Problem :: Set down, character for character, everything in the records below from the line holding "orange triangle: moved" down to the line holding "gray star at (256, 699): moved 7 px up", and no other line.

──────── Data to process ────────

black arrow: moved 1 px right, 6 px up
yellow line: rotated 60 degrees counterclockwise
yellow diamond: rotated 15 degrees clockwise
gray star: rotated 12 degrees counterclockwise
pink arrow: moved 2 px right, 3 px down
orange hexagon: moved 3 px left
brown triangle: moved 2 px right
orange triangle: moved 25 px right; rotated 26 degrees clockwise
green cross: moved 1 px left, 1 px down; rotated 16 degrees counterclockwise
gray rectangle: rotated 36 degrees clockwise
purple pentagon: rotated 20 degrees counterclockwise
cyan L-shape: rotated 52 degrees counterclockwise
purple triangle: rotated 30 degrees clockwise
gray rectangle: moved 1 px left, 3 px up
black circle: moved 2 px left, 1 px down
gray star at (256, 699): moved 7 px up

────────
──────── Data to process ────────

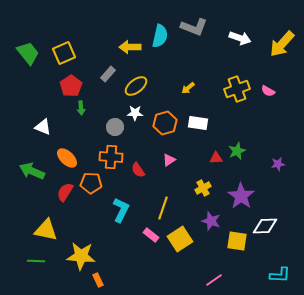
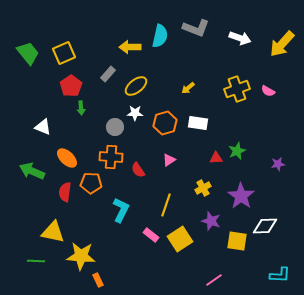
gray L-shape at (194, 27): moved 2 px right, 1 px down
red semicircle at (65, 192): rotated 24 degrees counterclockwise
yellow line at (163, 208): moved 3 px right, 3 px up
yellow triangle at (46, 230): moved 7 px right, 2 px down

────────

Output for this exercise ::
orange triangle: moved 25 px right; rotated 26 degrees clockwise
green cross: moved 1 px left, 1 px down; rotated 16 degrees counterclockwise
gray rectangle: rotated 36 degrees clockwise
purple pentagon: rotated 20 degrees counterclockwise
cyan L-shape: rotated 52 degrees counterclockwise
purple triangle: rotated 30 degrees clockwise
gray rectangle: moved 1 px left, 3 px up
black circle: moved 2 px left, 1 px down
gray star at (256, 699): moved 7 px up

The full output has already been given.